Task prompt
Using the records below, report how many lines include "DGND", and give no more than the number.

BEGIN Source data

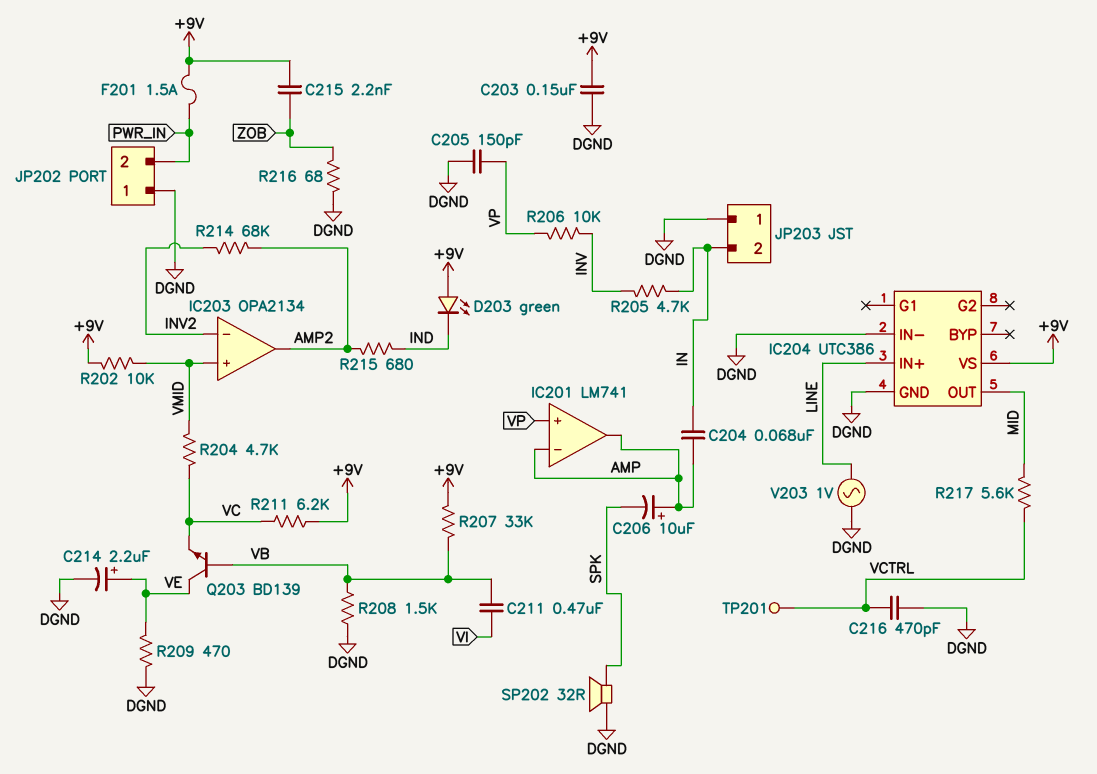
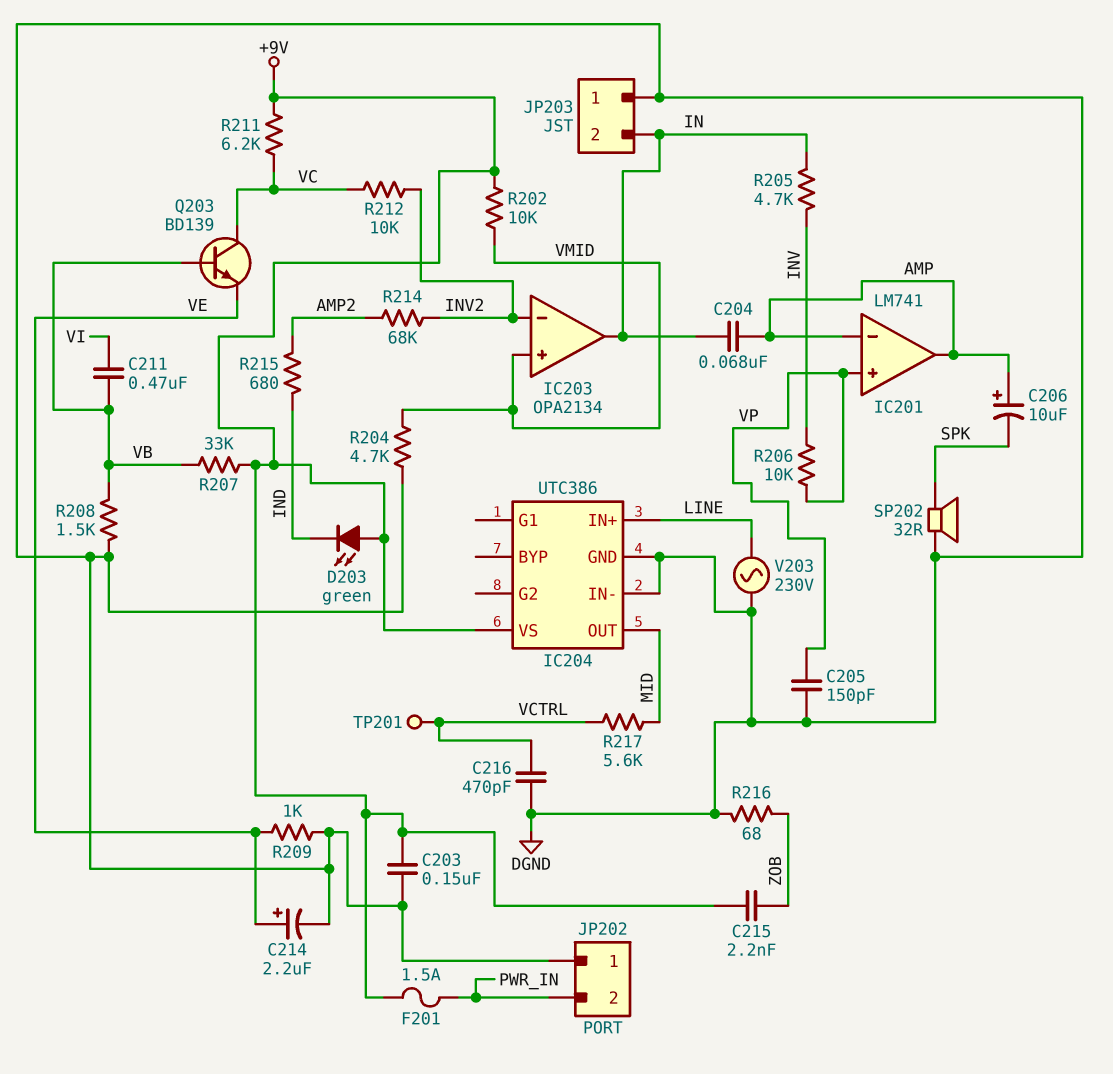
IC203 pin out: AMP2 -> IN
Q203: NPN BD139 (B VB, C VE, E VC) -> NPN BD139 (B VB, C VC, E VE)
R204: 4.7k (VC, VMID) -> 4.7k (DGND, VMID)
R209: 470 (DGND, VE) -> 1k (DGND, VE)
R212: none -> 10k (INV2, VC)
V203: AC 1V (DGND, LINE) -> AC 230V (DGND, LINE)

END Source data

Response to the task
3